> _TASK TO COMPLETE_: Only the text belongs in the answer: every line of the records below, transcribed exactly.

━━━━

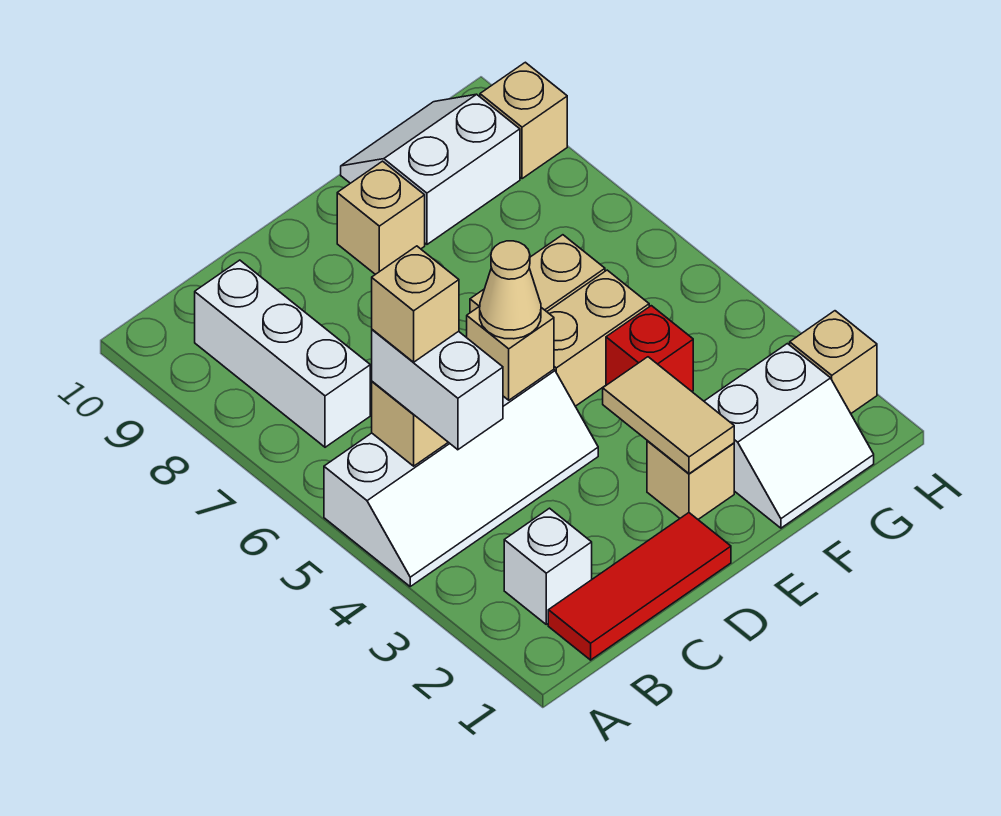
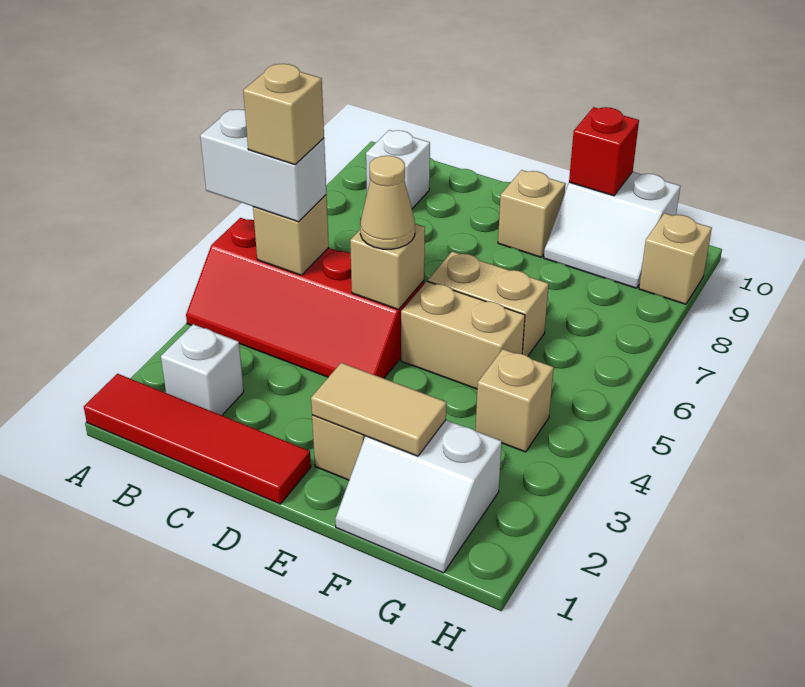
white slope A4:D5 level 1 top 5 -> red slope A4:D5 level 1 top 5
red tile B1:D1 level 1 -> red tile A1:D1 level 1
white brick B4:B5 level 3 -> white brick A5:B5 level 3
white brick B7:B9 level 1 -> white brick B9 level 1
tan tile E2:E3 level 2 -> tan tile E2:F2 level 2
red brick F4 level 1 -> red brick F10 level 2
white slope F9:G10 level 1 top 9 -> white slope F9:G10 level 1 top 10
tan brick H2 level 1 -> tan brick G4 level 1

━━━━

> _EXERCISE ANSWER_:
white slope A4:D5 level 1 top 5 -> red slope A4:D5 level 1 top 5
red tile B1:D1 level 1 -> red tile A1:D1 level 1
white brick B4:B5 level 3 -> white brick A5:B5 level 3
white brick B7:B9 level 1 -> white brick B9 level 1
tan tile E2:E3 level 2 -> tan tile E2:F2 level 2
red brick F4 level 1 -> red brick F10 level 2
white slope F9:G10 level 1 top 9 -> white slope F9:G10 level 1 top 10
tan brick H2 level 1 -> tan brick G4 level 1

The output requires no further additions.